[Records contained in a dataset]
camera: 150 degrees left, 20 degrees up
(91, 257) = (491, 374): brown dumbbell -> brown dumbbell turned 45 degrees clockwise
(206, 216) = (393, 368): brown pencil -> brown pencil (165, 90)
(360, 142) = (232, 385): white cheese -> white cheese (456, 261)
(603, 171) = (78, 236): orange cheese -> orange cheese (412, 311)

> Exercise aim
Repeat, word for word, all the lines above.

> Answer section
camera: 150 degrees left, 20 degrees up
(91, 257) = (491, 374): brown dumbbell -> brown dumbbell turned 45 degrees clockwise
(206, 216) = (393, 368): brown pencil -> brown pencil (165, 90)
(360, 142) = (232, 385): white cheese -> white cheese (456, 261)
(603, 171) = (78, 236): orange cheese -> orange cheese (412, 311)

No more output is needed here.